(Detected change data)
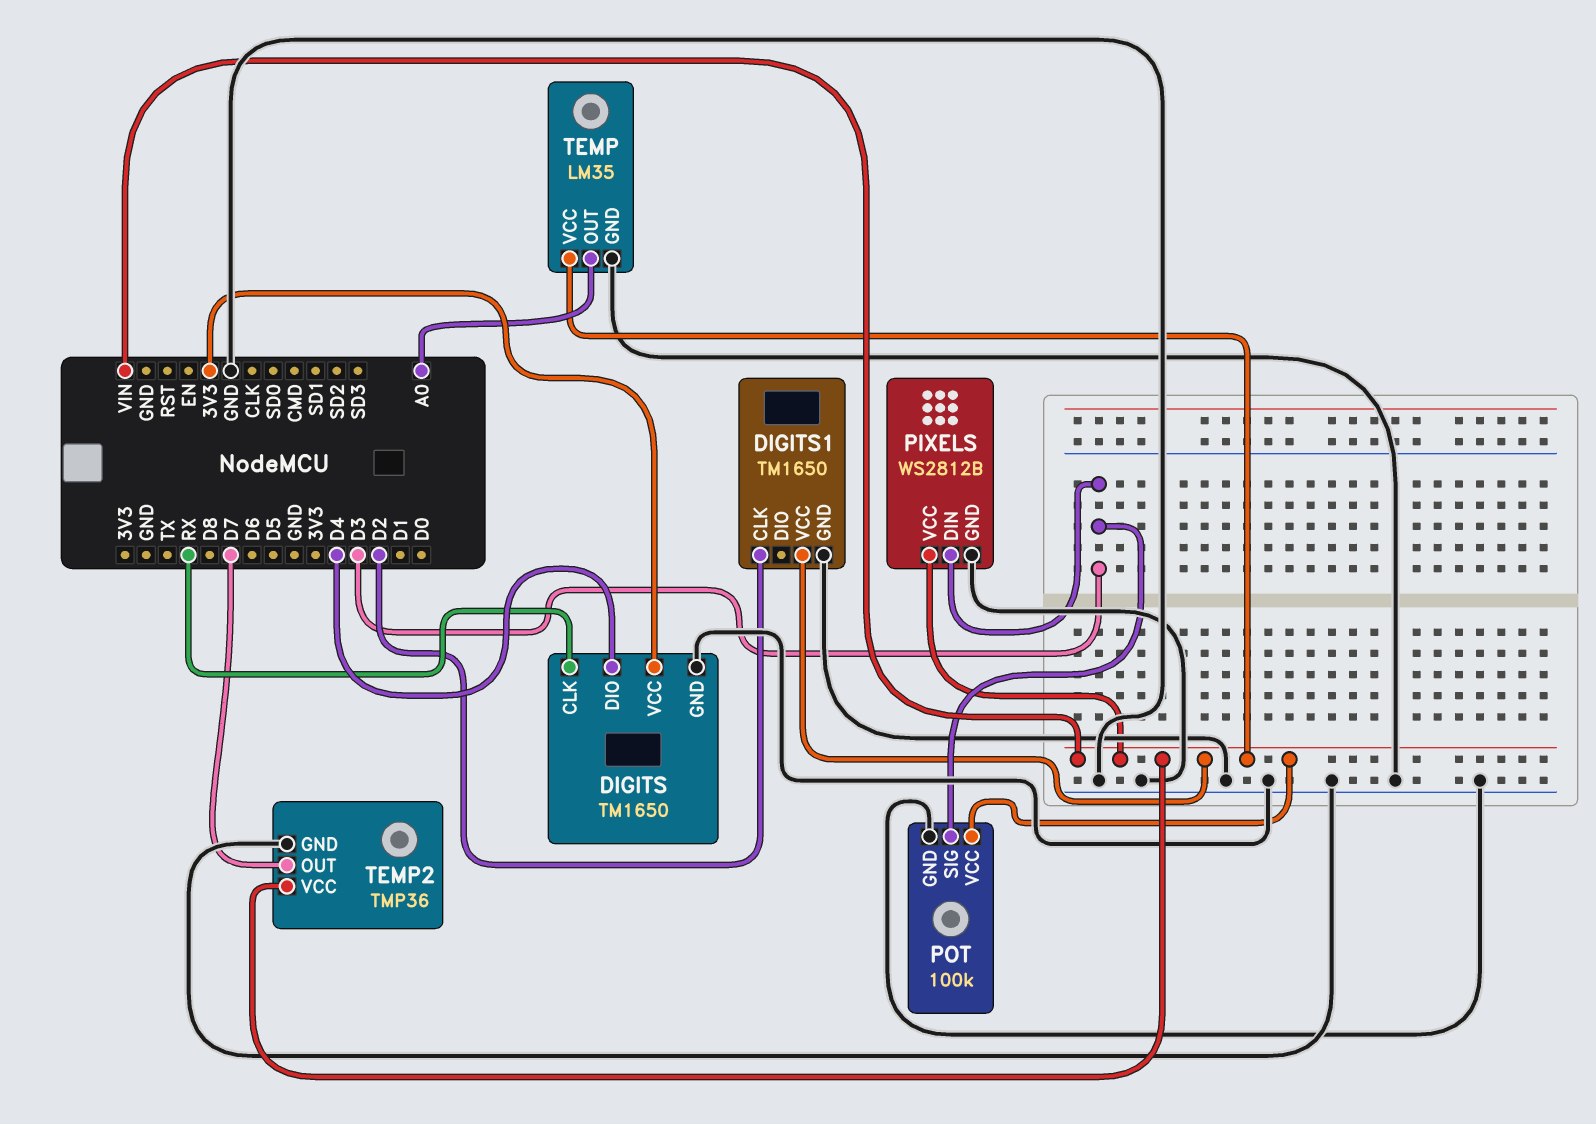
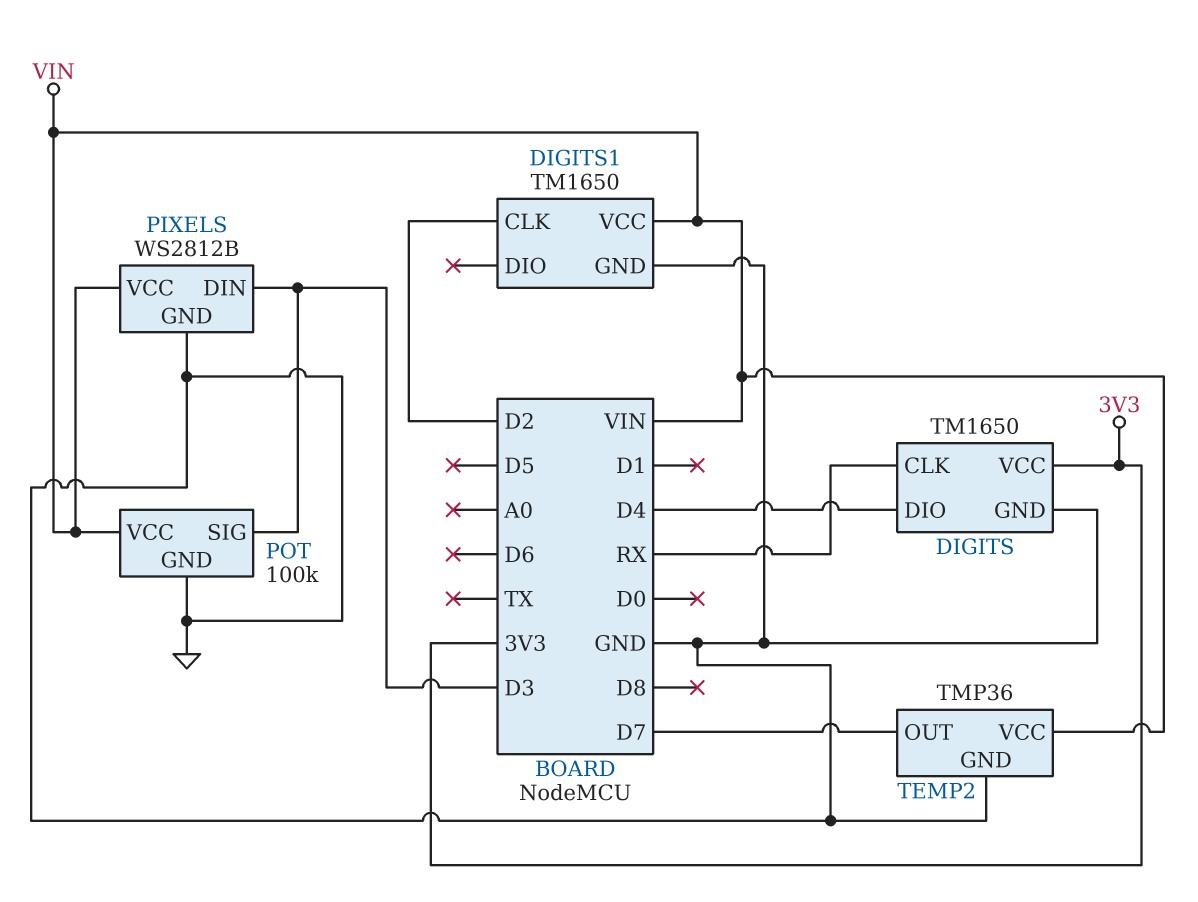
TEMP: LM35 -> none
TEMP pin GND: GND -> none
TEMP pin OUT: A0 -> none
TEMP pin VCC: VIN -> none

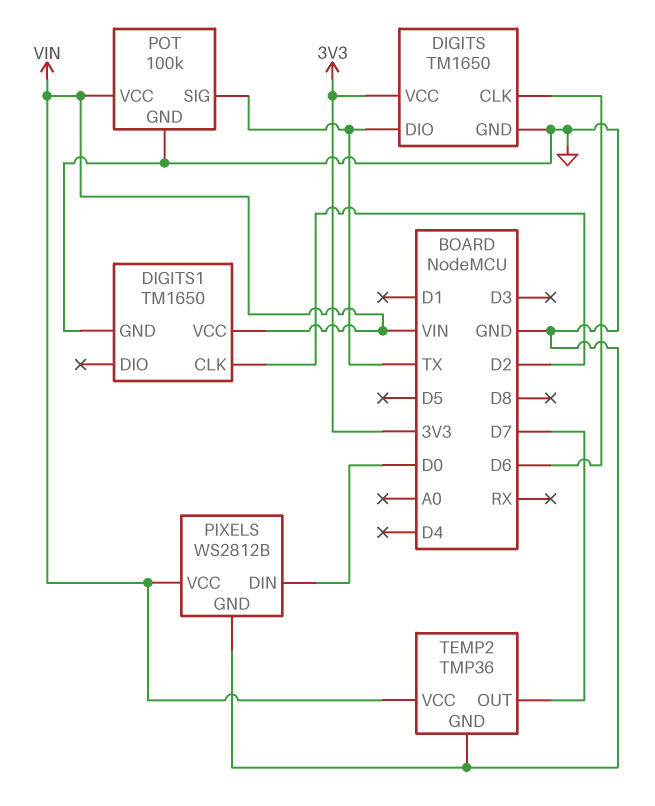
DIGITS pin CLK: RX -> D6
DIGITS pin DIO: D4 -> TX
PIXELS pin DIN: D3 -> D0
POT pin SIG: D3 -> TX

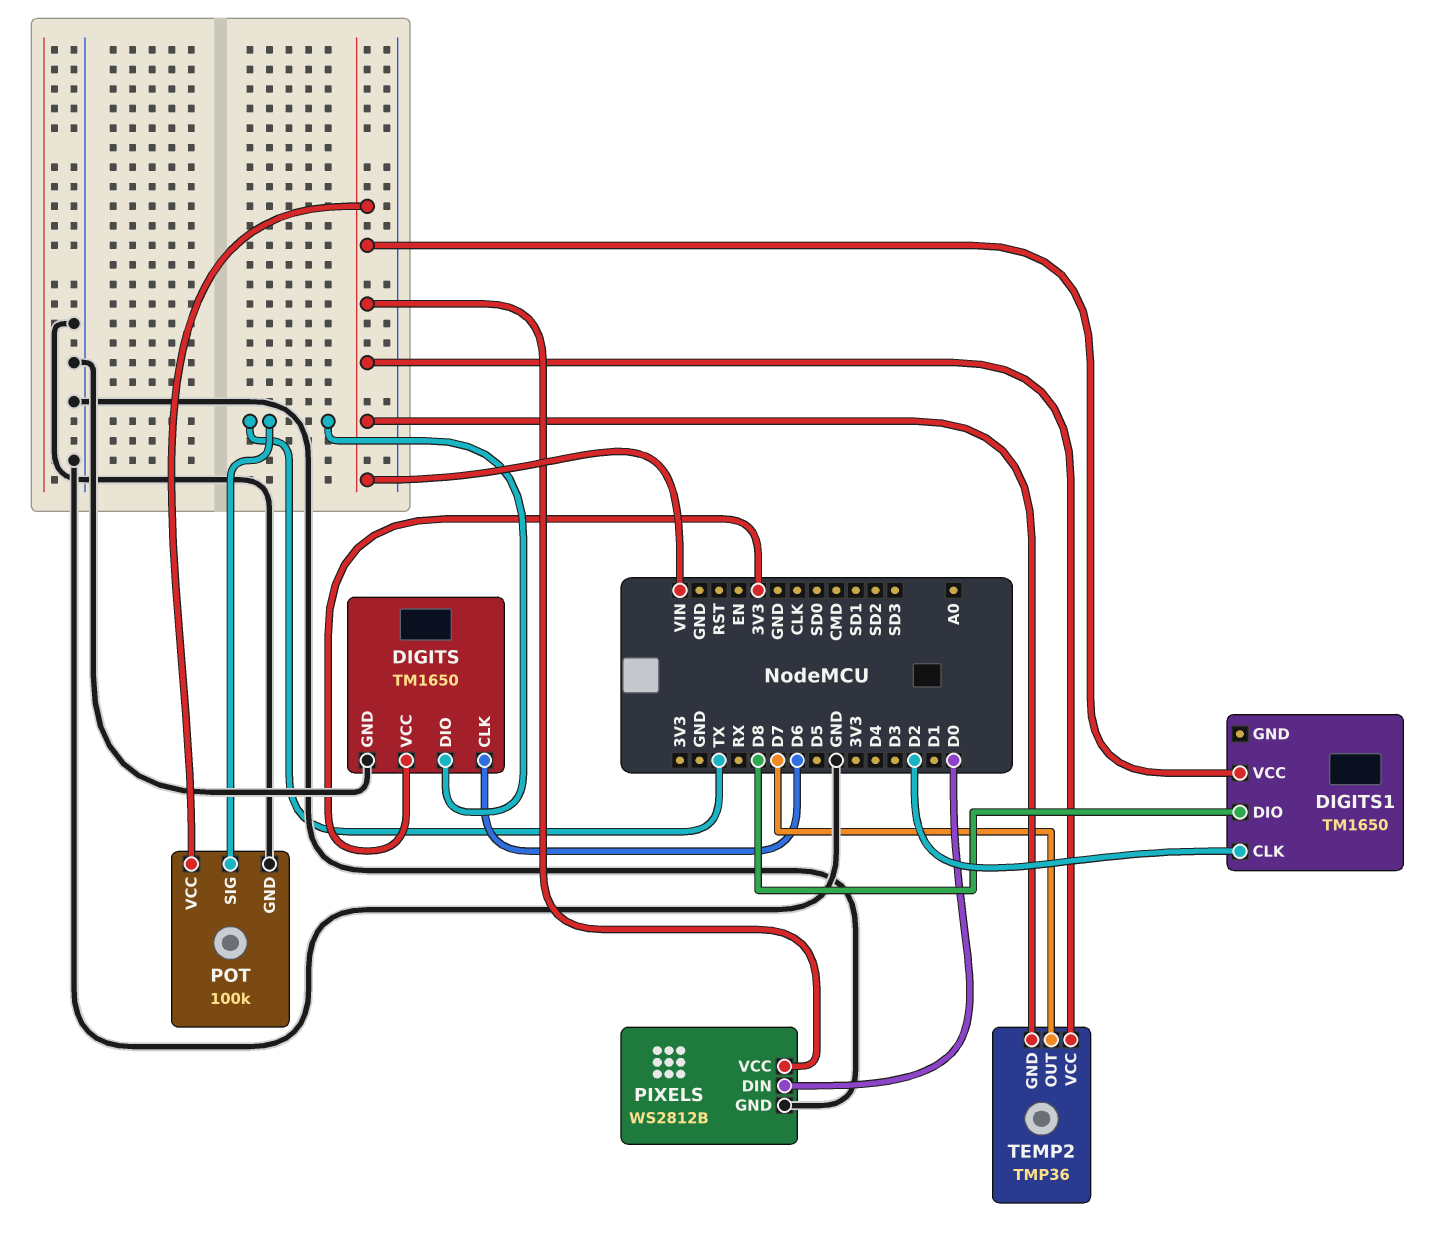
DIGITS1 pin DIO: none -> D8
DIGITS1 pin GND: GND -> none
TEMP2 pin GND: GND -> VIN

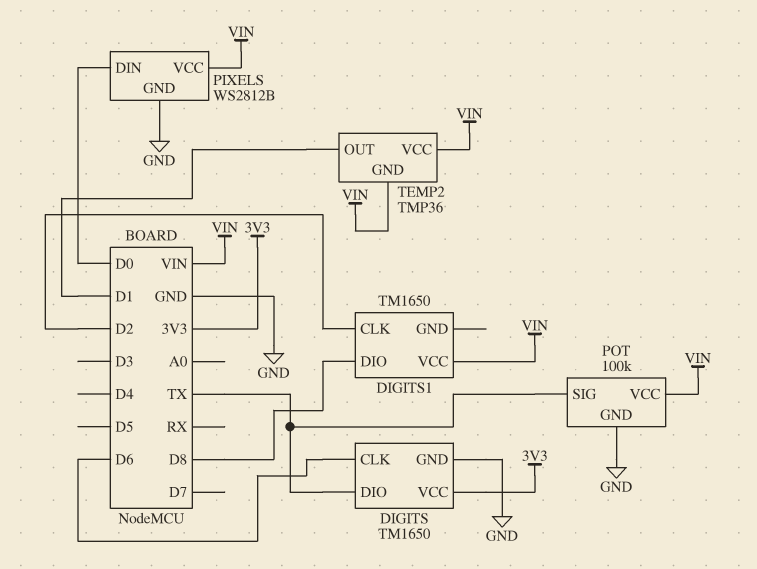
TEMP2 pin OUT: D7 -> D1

Description of the task: Set down again, exactly, the lines from the one with "DIGITS1 pin DIO: none -> D8" to the last line of the data, both included and pictures excluded.

Result of this exercise:
DIGITS1 pin DIO: none -> D8
DIGITS1 pin GND: GND -> none
TEMP2 pin GND: GND -> VIN

TEMP2 pin OUT: D7 -> D1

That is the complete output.